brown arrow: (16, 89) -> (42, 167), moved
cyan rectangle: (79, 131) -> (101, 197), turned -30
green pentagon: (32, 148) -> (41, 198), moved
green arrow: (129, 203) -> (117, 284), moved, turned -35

==

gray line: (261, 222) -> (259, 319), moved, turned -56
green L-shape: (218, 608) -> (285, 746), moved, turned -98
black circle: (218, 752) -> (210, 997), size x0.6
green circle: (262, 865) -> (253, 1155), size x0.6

---

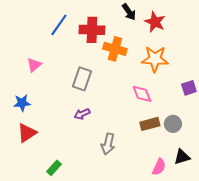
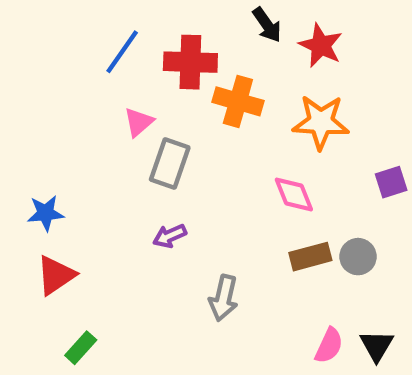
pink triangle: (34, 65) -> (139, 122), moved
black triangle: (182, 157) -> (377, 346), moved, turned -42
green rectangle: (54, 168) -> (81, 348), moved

» Your instructions: Starting at the line above that contains "green pentagon: (32, 148) -> (41, 198), moved", repeat each line exactly up to and including the line that contains "green arrow: (129, 203)", and stop there.

» Result of the exercise:
green pentagon: (32, 148) -> (41, 198), moved
green arrow: (129, 203) -> (117, 284), moved, turned -35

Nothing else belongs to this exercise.